*What is being asked:*
Repeat every line in the rows below verbatim, leaving out the pictures.

□ □ □ □ □ □ □

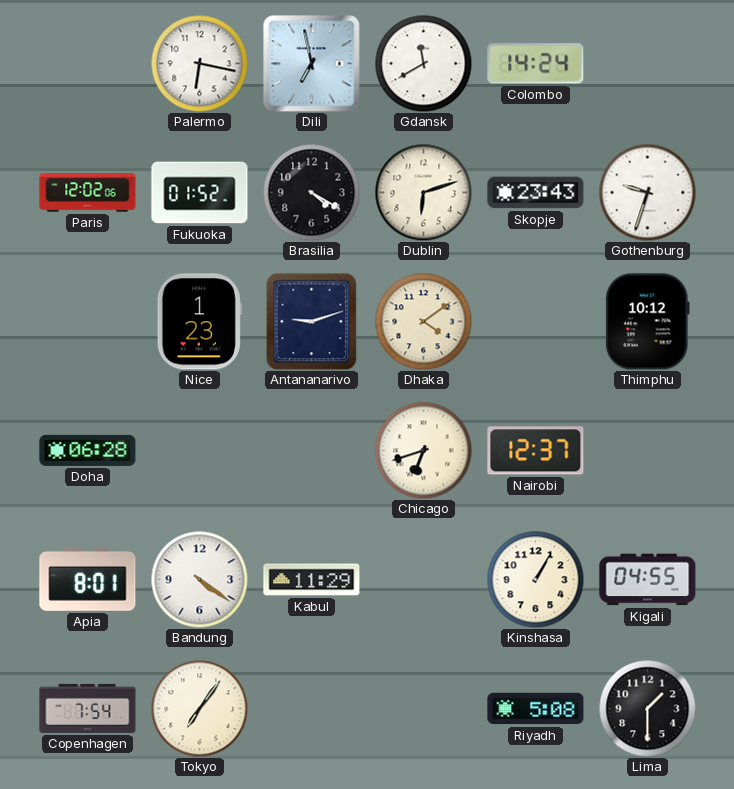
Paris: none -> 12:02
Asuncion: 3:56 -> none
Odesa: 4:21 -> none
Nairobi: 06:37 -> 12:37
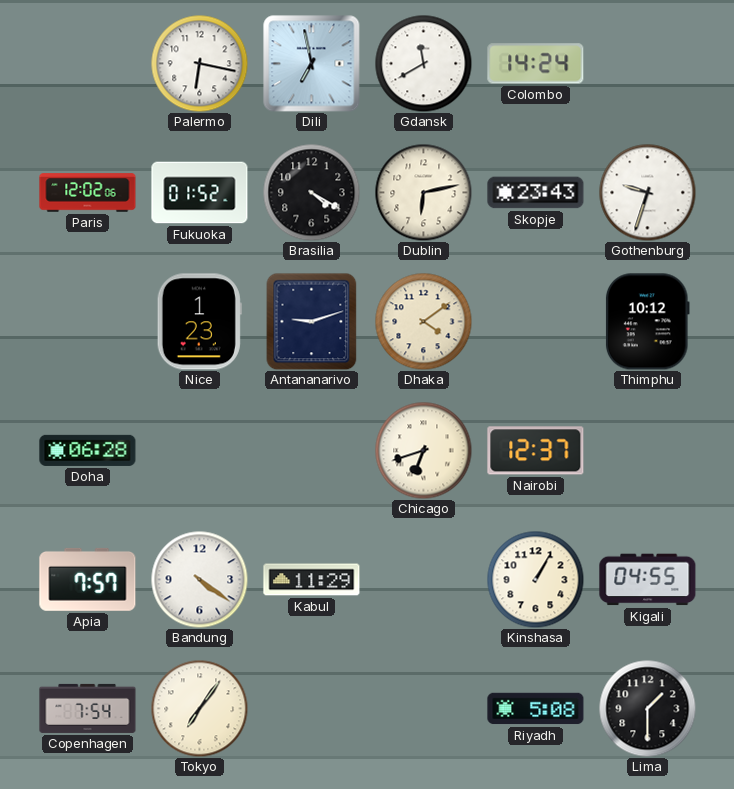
Dublin: 6:12 -> 6:13
Apia: 8:01 -> 7:57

□ □ □ □ □ □ □

*Solution for this task:*
Paris: none -> 12:02
Asuncion: 3:56 -> none
Odesa: 4:21 -> none
Nairobi: 06:37 -> 12:37
Dublin: 6:12 -> 6:13
Apia: 8:01 -> 7:57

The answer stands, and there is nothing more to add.